*** Opening of Data section ***

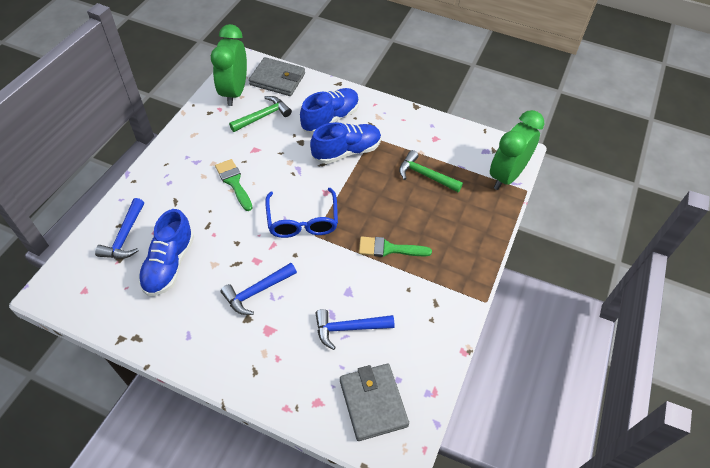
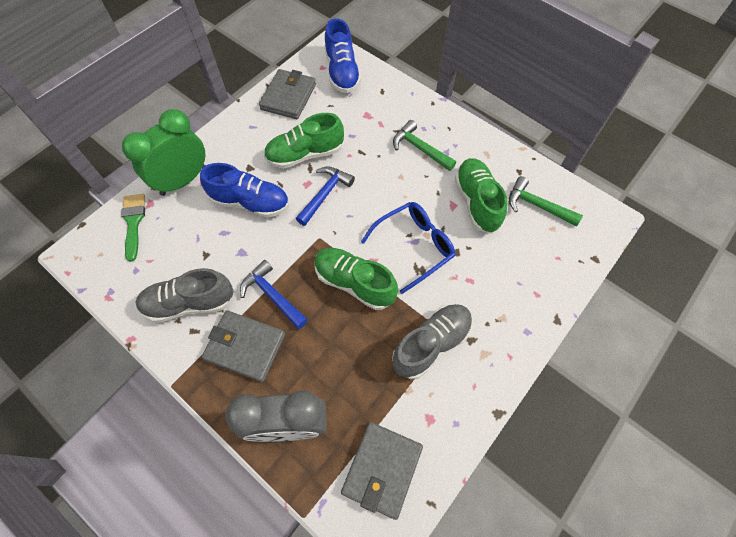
blue hammer: [95,198,144,259] [220,263,297,315] [315,309,395,350] = 3 -> [240,260,308,329] [296,166,355,226] = 2
blue shoe: [138,209,194,296] [300,88,359,134] [310,122,381,164] = 3 -> [200,163,289,218] [325,18,361,93] = 2
green brush: [215,159,253,211] [359,237,432,257] = 2 -> [121,194,145,262] = 1
green clock: [211,24,247,106] [490,110,544,190] = 2 -> [122,109,205,196] = 1
green shoe: none = 0 -> [264,113,344,169] [314,248,398,310] [455,158,507,233] = 3
grey clock: none = 0 -> [226,391,327,442] = 1
grey shoe: none = 0 -> [135,268,234,323] [392,304,472,379] = 2
grey wallet: [249,57,305,96] [340,363,409,441] = 2 -> [202,310,285,382] [259,69,316,119] [341,422,423,520] = 3

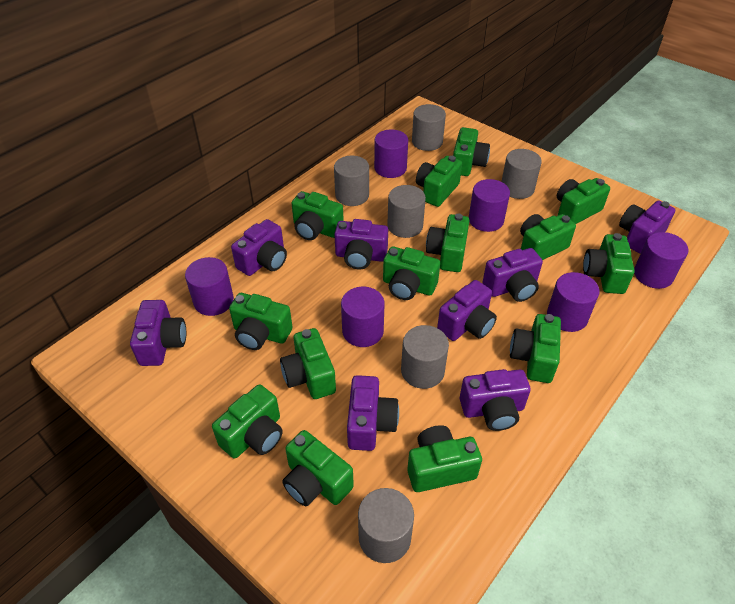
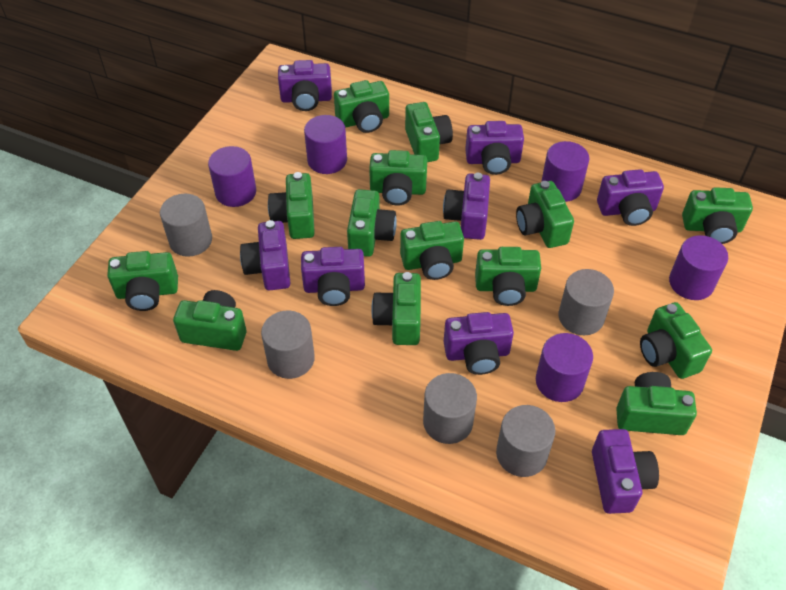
grey cylinder: [334,156,369,206] [358,488,414,563] [387,185,426,238] [401,325,449,389] [412,104,446,151] [501,149,542,199] = 6 -> [160,194,212,257] [261,311,315,379] [423,373,477,444] [496,405,555,477] [558,269,614,335] = 5
purple cylinder: [185,257,234,316] [341,287,384,347] [374,129,408,178] [469,179,510,232] [547,272,600,332] [634,232,688,289] = 6 -> [208,146,256,207] [304,115,347,174] [536,333,593,402] [541,141,589,202] [669,235,728,300] = 5

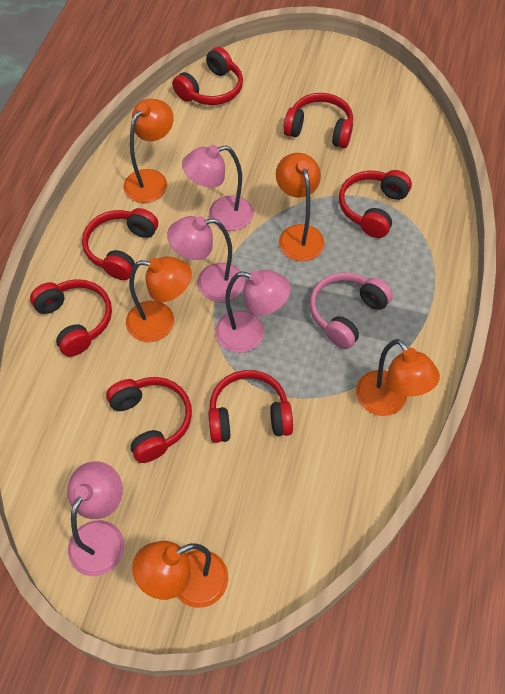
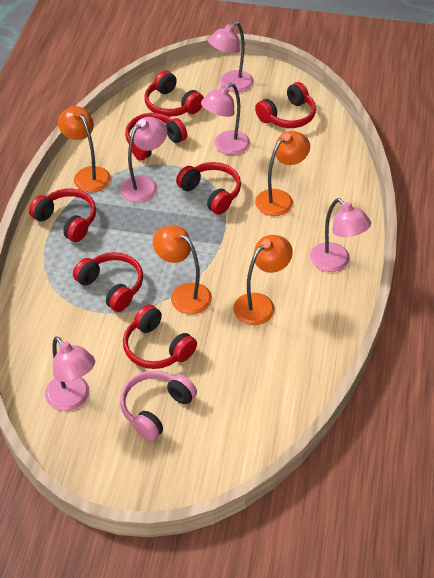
orange lamp: [124,99,174,203] [126,256,192,342] [132,541,228,608] [276,153,325,261] [356,339,440,416] = 5 -> [58,106,111,192] [153,225,212,314] [233,235,293,325] [255,131,310,216] = 4
pink lamp: [67,461,125,576] [167,216,244,302] [182,145,254,231] [215,270,291,353] = 4 -> [45,337,95,411] [120,117,167,202] [201,83,250,155] [208,22,254,92] [310,198,371,272] = 5

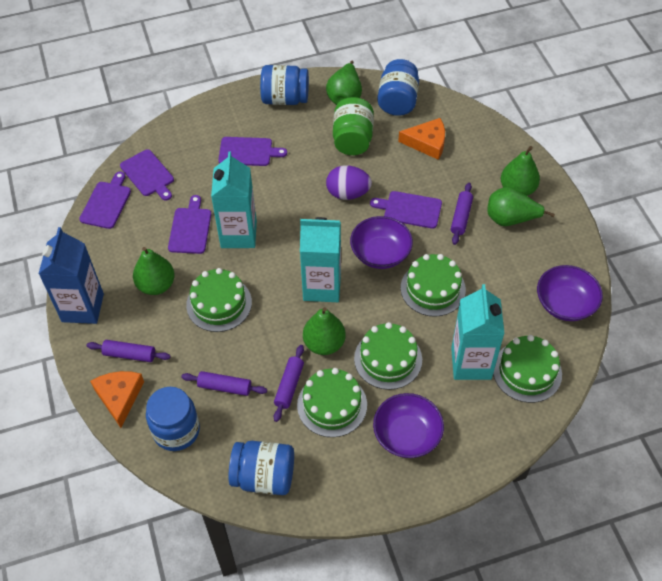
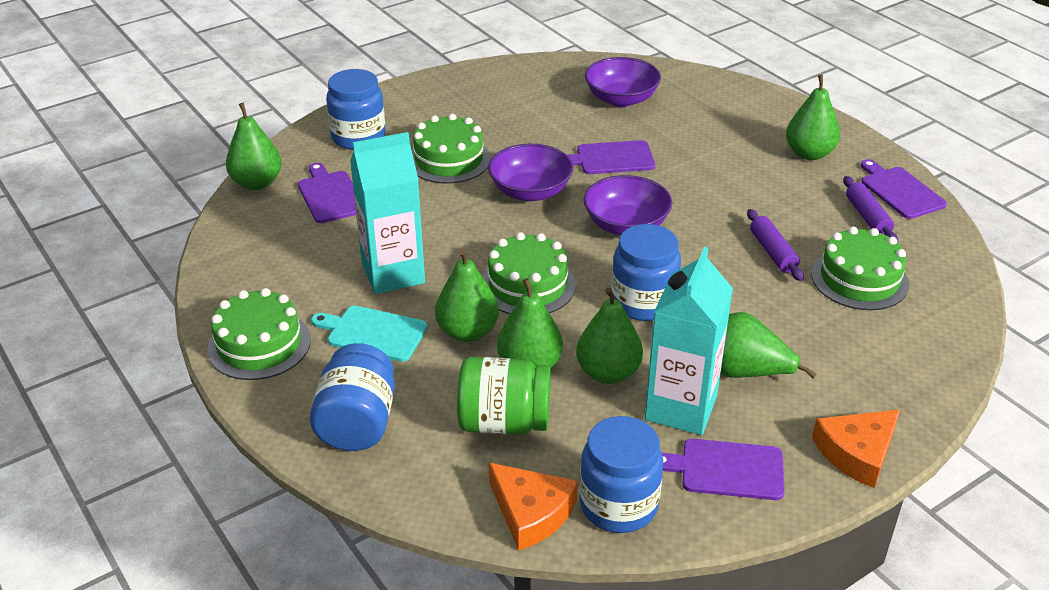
blue carton: [38,227,104,324] = 1 -> none = 0
green cake: [186,268,252,332] [297,368,367,437] [354,322,422,390] [401,254,466,317] [493,335,562,403] = 5 -> [207,288,311,380] [412,114,491,184] [482,232,576,314] [811,227,909,310] = 4
green pear: [133,247,175,295] [303,307,346,355] [326,61,362,105] [487,187,555,226] [501,146,540,196] = 5 -> [226,103,282,190] [435,250,499,342] [497,278,563,368] [576,288,643,384] [721,312,817,379] [786,75,840,160] = 6
purple cutting board: [79,172,131,229] [120,149,174,201] [168,195,211,254] [218,137,287,166] [370,191,442,229] = 5 -> [298,163,356,223] [567,140,655,174] [662,439,785,500] [861,159,947,219] = 4
purple egg: [326,165,372,200] = 1 -> none = 0
purple rolling pin: [86,340,171,362] [181,371,267,396] [274,345,304,422] [451,183,473,245] = 4 -> [747,209,804,281] [843,176,898,243] = 2
turquoise carton: [211,151,257,248] [300,217,341,302] [451,284,504,380] = 3 -> [350,132,425,294] [645,247,733,435] = 2
turquoise cutting board: none = 0 -> [311,306,428,362] = 1

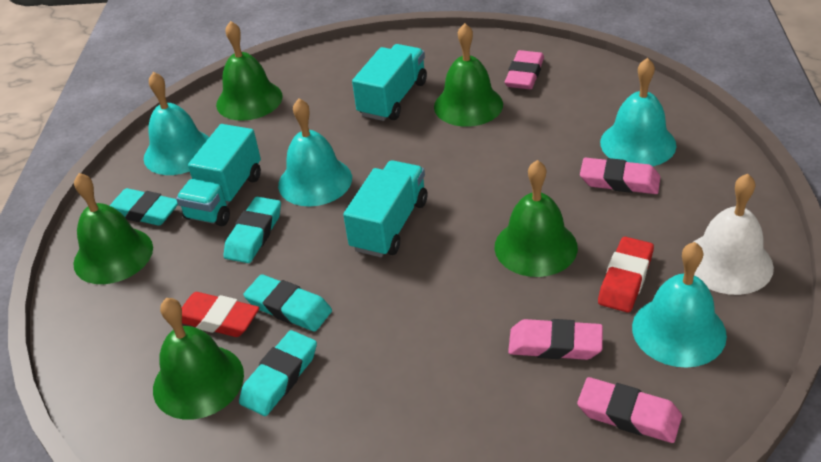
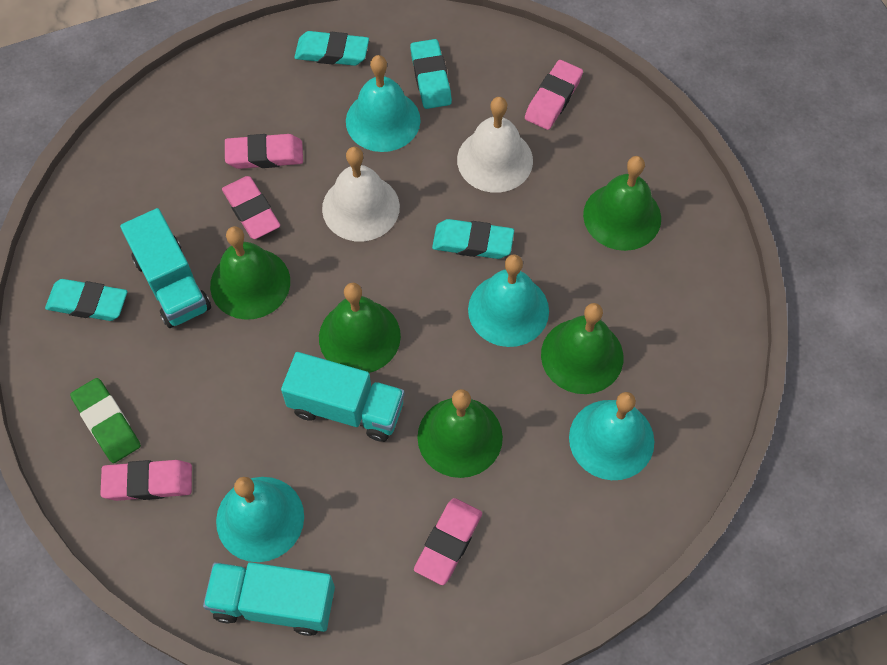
green eraser: none = 0 -> [70,378,141,463] = 1
pink eraser: [505,50,544,89] [508,319,603,360] [577,377,682,443] [580,158,660,194] = 4 -> [100,460,192,501] [222,176,280,239] [225,134,303,169] [414,498,482,585] [525,60,583,130] = 5
red eraser: [182,292,259,337] [598,237,654,313] = 2 -> none = 0
white bell: [692,174,774,295] = 1 -> [322,147,400,241] [457,97,533,193] = 2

*** Close of Data section ***

Prompt — For each line in the records that holds "turquoise", show that line as it stands.

Task answer —
turquoise carton: [211,151,257,248] [300,217,341,302] [451,284,504,380] = 3 -> [350,132,425,294] [645,247,733,435] = 2
turquoise cutting board: none = 0 -> [311,306,428,362] = 1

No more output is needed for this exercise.